■ WORK INSTRUCTIONS
Search the listing below for the line containing "RL1 pin COIL-: JP3/2 -> NET32". From there through the line containing "C6: 33pF (COM, N15) -> 10pF (COM, N15)", transcribe every line exactly, both ends included.

■ ENTRIES SUPPLIED
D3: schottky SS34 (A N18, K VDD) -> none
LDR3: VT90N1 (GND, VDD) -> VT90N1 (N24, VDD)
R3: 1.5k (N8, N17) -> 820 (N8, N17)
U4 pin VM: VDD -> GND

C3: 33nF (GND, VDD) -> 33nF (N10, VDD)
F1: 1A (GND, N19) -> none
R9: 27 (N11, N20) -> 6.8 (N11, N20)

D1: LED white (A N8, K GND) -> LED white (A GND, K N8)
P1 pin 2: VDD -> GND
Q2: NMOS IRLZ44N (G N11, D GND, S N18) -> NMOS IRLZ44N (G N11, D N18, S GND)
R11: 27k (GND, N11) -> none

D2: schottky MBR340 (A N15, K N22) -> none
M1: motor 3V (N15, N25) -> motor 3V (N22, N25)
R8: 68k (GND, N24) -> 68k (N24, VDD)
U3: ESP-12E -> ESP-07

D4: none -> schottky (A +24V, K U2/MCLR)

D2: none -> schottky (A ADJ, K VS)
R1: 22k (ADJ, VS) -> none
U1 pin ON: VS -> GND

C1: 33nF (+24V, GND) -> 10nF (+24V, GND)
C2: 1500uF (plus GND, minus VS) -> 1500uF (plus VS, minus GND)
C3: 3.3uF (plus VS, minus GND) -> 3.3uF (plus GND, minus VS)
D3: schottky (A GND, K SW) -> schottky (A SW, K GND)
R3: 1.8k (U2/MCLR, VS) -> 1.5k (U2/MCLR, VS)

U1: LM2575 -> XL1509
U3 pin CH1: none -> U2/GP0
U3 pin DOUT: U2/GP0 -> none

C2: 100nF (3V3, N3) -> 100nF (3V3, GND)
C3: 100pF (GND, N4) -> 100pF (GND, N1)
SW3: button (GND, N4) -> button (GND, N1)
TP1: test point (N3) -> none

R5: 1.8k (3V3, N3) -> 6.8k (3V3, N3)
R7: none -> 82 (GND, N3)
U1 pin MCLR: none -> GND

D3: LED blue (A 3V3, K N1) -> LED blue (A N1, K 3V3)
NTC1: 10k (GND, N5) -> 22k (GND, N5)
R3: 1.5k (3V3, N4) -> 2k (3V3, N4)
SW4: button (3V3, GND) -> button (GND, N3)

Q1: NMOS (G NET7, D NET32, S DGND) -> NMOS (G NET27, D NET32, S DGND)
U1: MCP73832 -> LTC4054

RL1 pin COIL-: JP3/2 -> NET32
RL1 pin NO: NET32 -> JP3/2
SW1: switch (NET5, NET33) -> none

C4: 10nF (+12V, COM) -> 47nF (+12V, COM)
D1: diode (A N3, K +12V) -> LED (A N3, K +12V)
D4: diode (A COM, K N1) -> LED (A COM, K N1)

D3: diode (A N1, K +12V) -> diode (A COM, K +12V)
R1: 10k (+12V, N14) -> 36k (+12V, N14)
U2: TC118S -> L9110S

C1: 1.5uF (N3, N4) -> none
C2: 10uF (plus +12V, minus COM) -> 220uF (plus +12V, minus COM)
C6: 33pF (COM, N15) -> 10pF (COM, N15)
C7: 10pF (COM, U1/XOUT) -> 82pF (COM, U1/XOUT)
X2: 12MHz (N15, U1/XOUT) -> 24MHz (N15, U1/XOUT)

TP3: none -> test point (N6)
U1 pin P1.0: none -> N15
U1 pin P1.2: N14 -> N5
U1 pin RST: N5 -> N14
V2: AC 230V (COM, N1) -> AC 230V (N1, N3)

■ ANSWER AREA
RL1 pin COIL-: JP3/2 -> NET32
RL1 pin NO: NET32 -> JP3/2
SW1: switch (NET5, NET33) -> none

C4: 10nF (+12V, COM) -> 47nF (+12V, COM)
D1: diode (A N3, K +12V) -> LED (A N3, K +12V)
D4: diode (A COM, K N1) -> LED (A COM, K N1)

D3: diode (A N1, K +12V) -> diode (A COM, K +12V)
R1: 10k (+12V, N14) -> 36k (+12V, N14)
U2: TC118S -> L9110S

C1: 1.5uF (N3, N4) -> none
C2: 10uF (plus +12V, minus COM) -> 220uF (plus +12V, minus COM)
C6: 33pF (COM, N15) -> 10pF (COM, N15)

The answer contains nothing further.